• THE DATA:
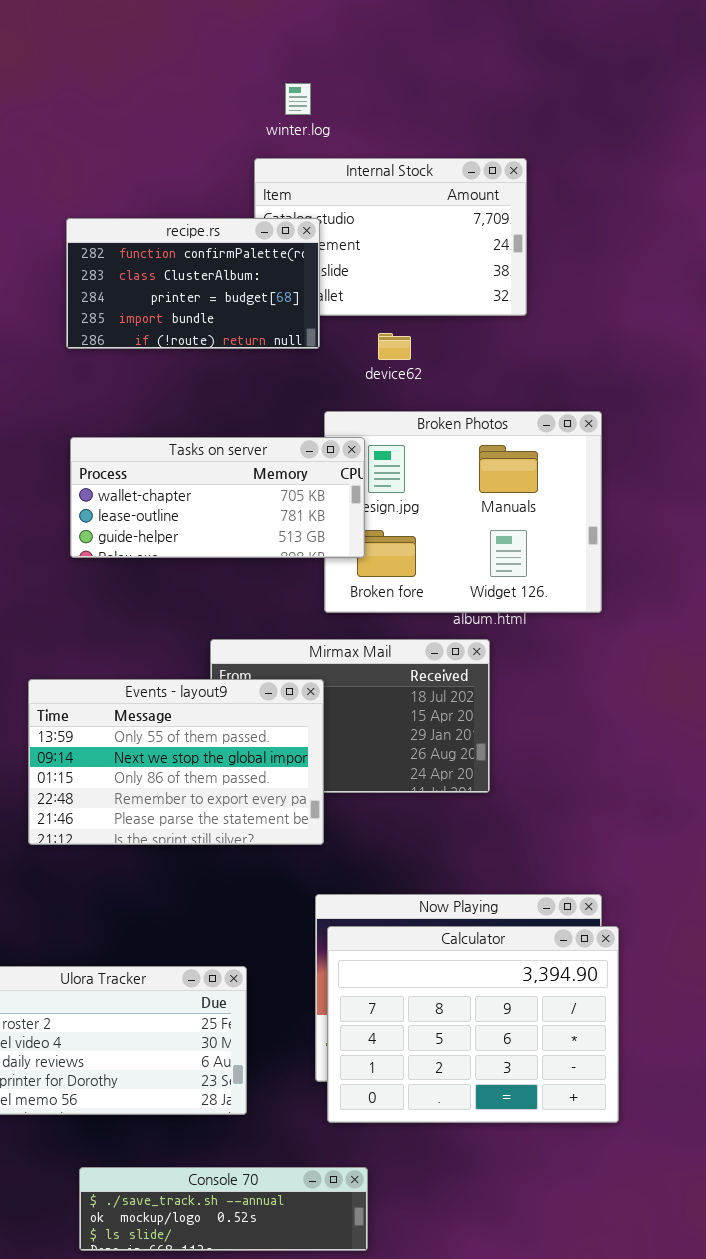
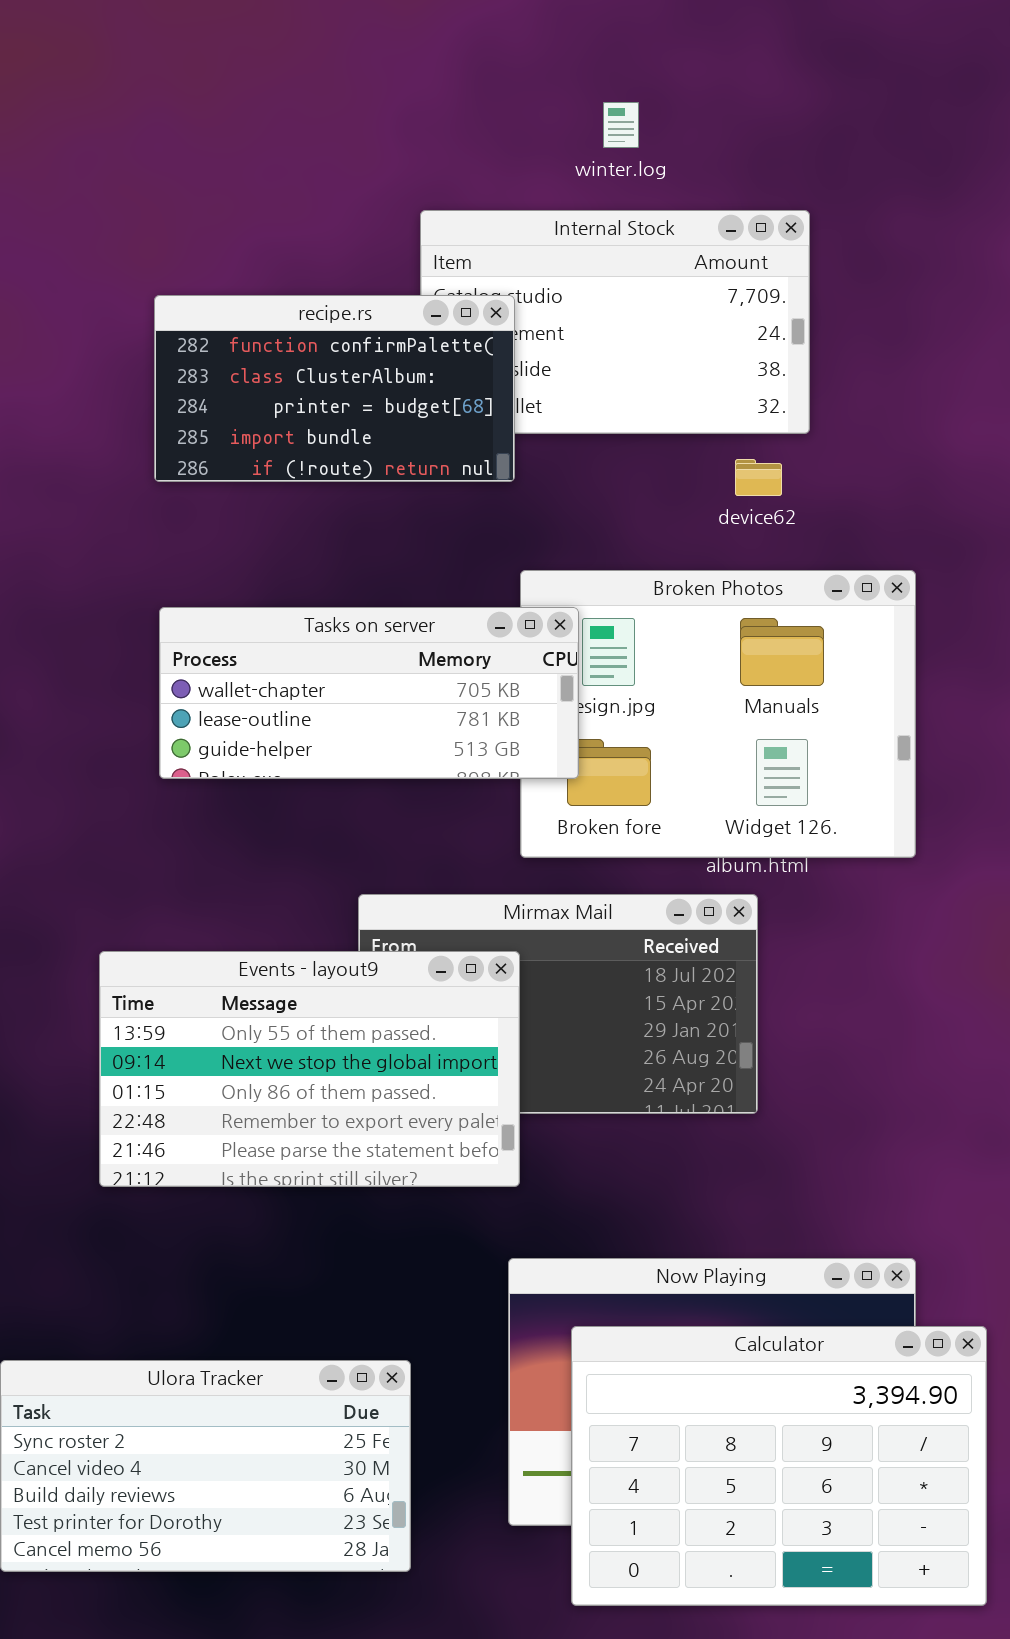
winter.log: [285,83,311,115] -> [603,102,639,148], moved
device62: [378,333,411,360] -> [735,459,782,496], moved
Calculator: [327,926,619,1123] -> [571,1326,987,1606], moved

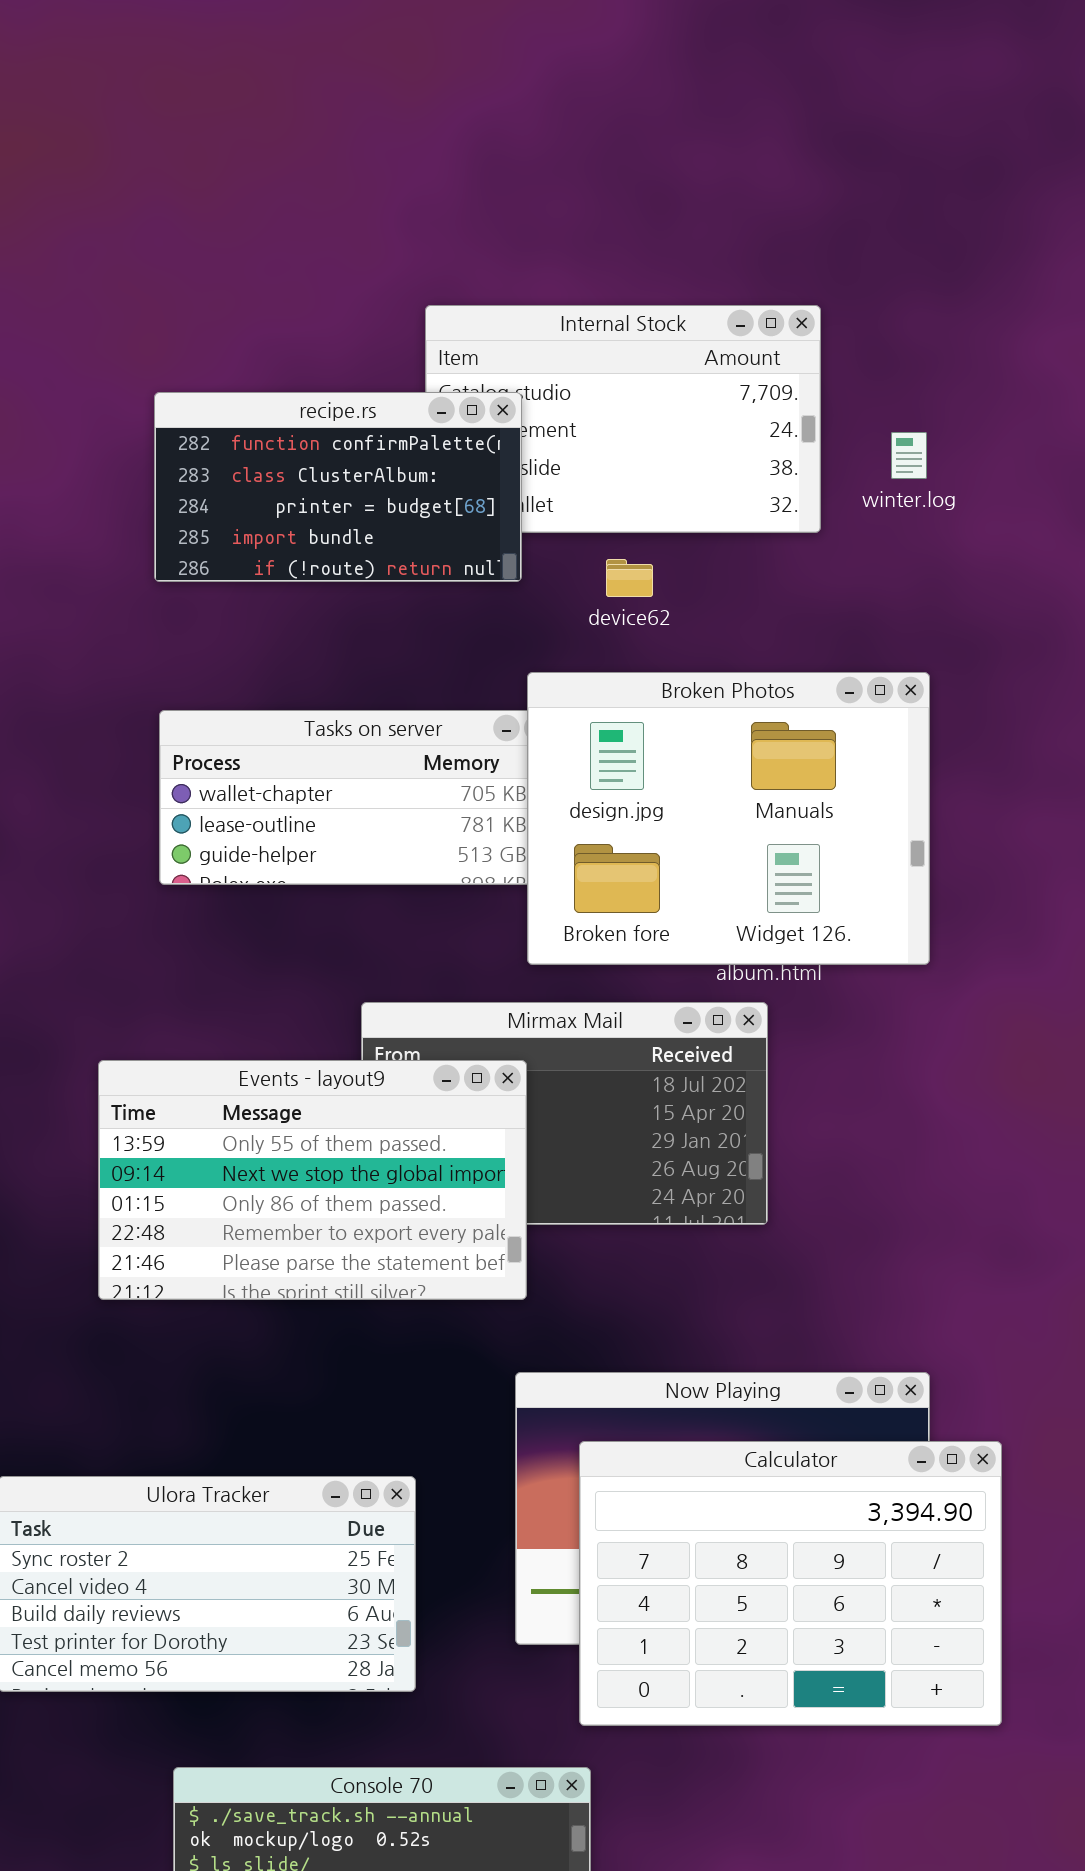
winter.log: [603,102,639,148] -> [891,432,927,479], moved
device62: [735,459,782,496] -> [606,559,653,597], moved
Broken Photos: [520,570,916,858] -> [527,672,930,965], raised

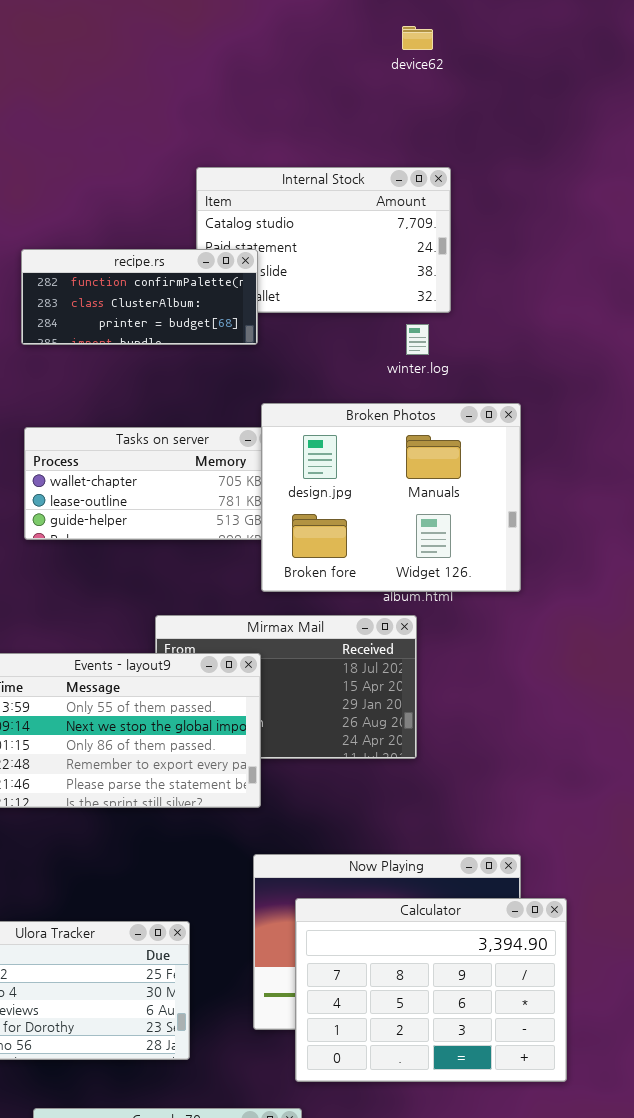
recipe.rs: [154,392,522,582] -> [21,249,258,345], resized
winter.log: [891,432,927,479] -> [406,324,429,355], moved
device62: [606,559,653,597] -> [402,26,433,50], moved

• WHAT YOU SHOULD DO: Exactly as written, give again every line from the one containing "winter.log: [891,432,927,479] ->" through the last line of the material above, and no other lines.

• RESPONSE TO THE TASK:
winter.log: [891,432,927,479] -> [406,324,429,355], moved
device62: [606,559,653,597] -> [402,26,433,50], moved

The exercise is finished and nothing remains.